__Directions__.
Write out exactly, and only, the lines below from the line with "OLED pin SCL: D5 -> D6" through the line with "OLED: SH1106 -> SSD1306"; pictures do not belong in the copy.

Stored data entries:
******************************
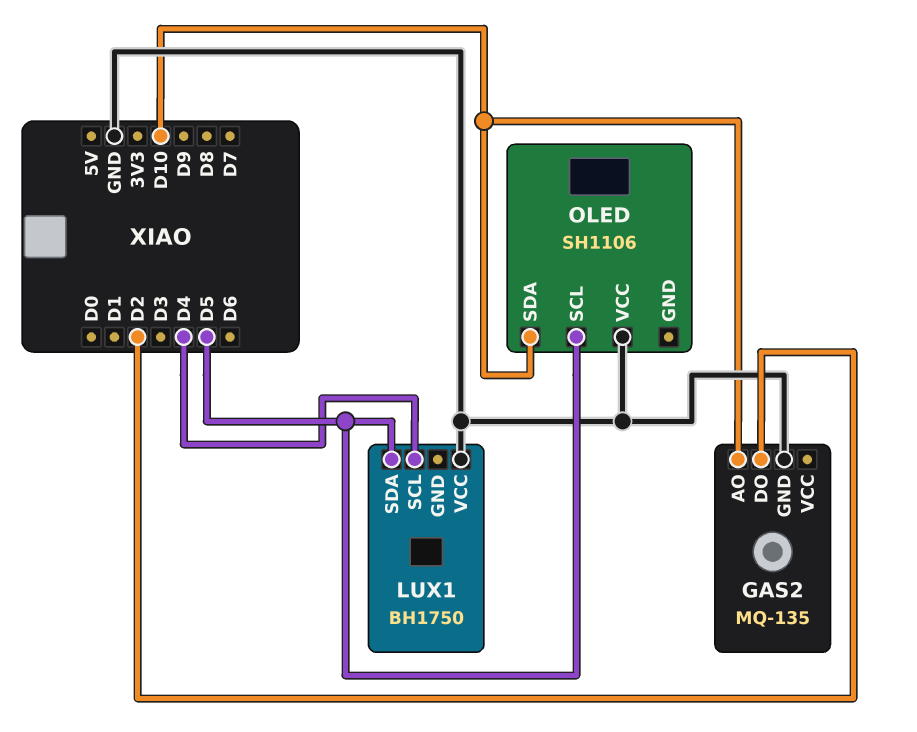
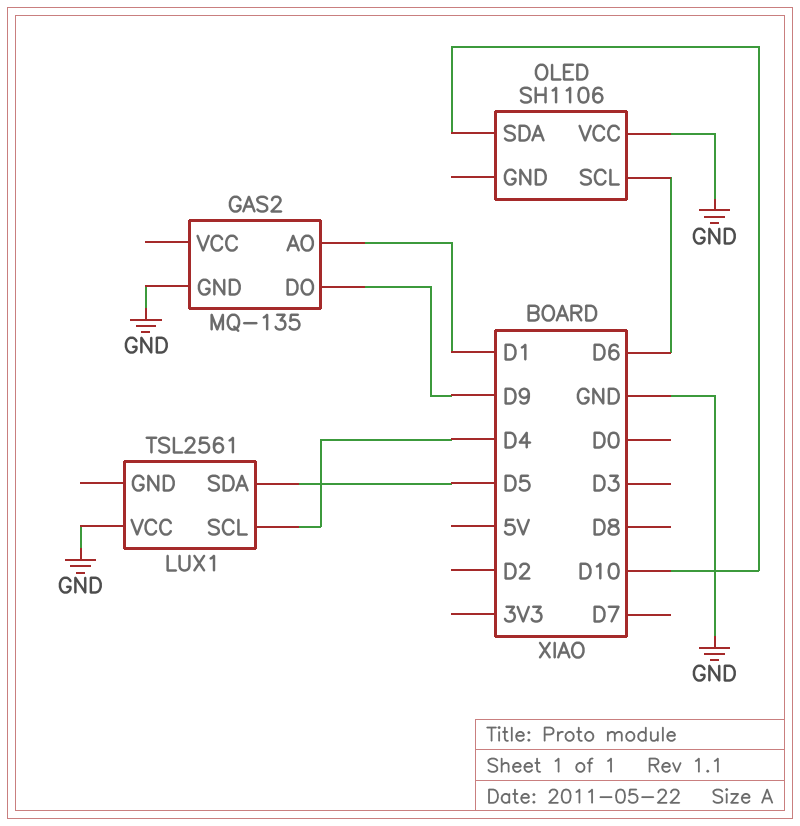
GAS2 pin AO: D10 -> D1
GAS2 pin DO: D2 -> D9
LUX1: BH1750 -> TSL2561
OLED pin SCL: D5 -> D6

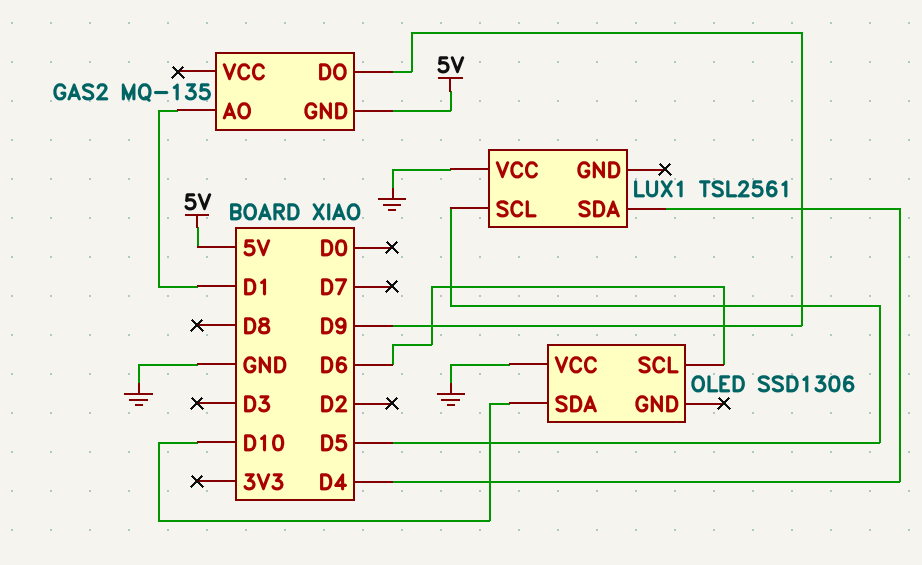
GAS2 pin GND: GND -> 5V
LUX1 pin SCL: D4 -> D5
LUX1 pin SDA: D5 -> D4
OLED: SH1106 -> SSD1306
******************************
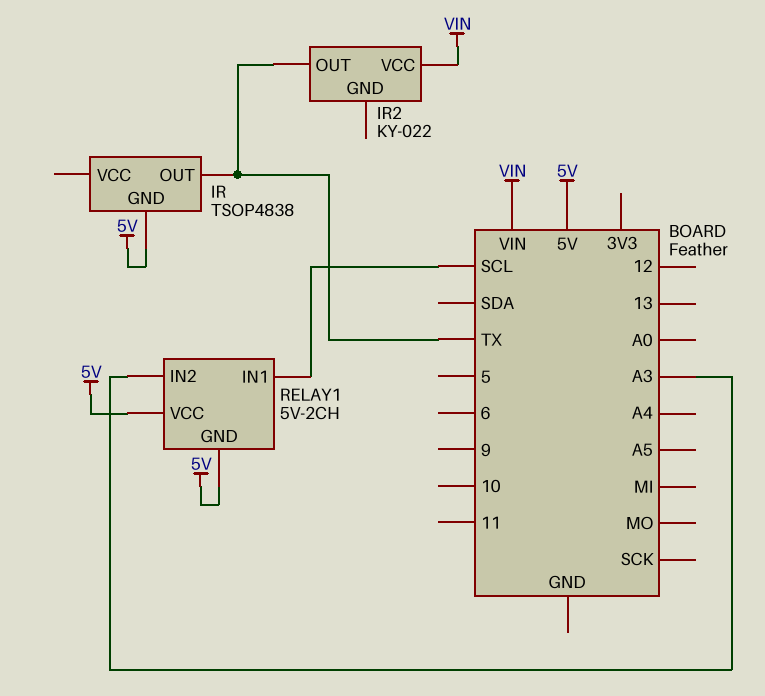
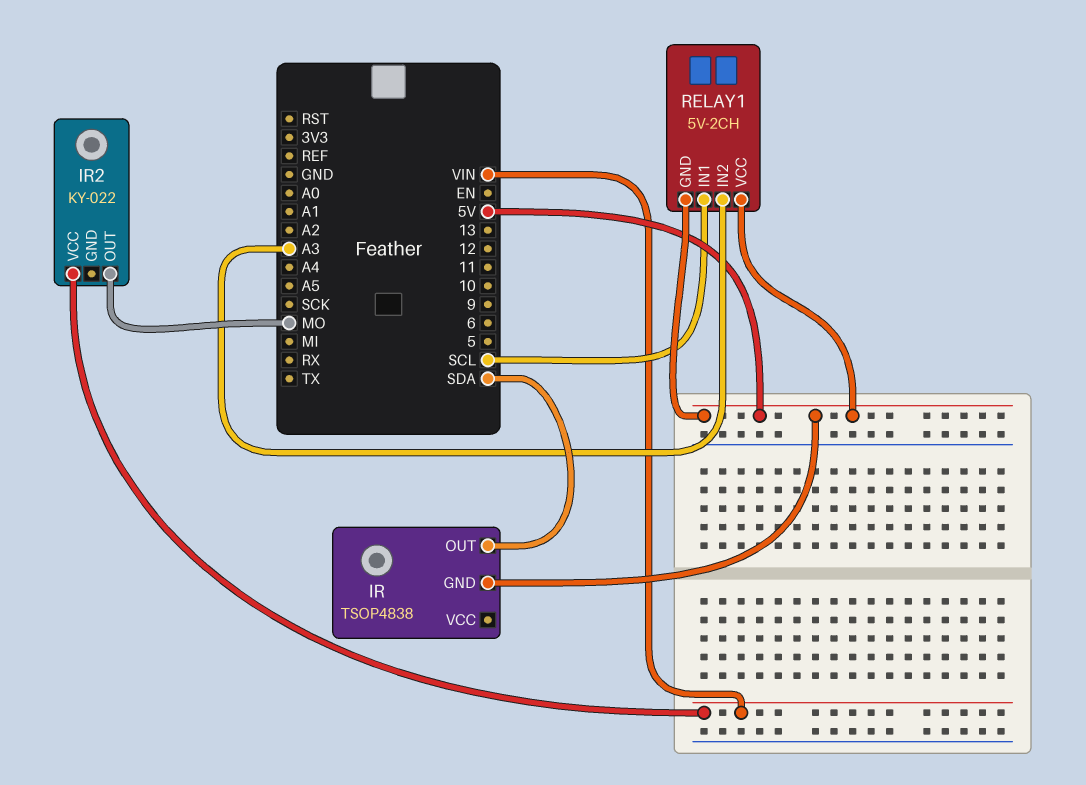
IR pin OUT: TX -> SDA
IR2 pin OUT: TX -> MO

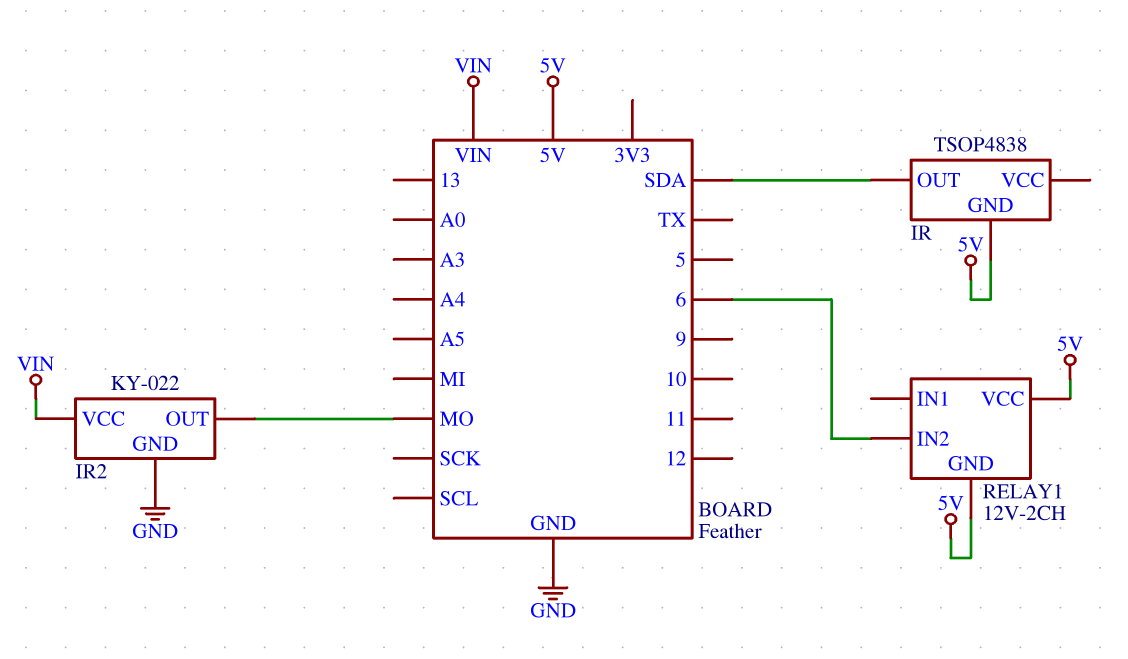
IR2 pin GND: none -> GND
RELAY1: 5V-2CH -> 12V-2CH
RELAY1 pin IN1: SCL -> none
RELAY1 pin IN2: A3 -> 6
******************************
__Reply to the task__.
OLED pin SCL: D5 -> D6

GAS2 pin GND: GND -> 5V
LUX1 pin SCL: D4 -> D5
LUX1 pin SDA: D5 -> D4
OLED: SH1106 -> SSD1306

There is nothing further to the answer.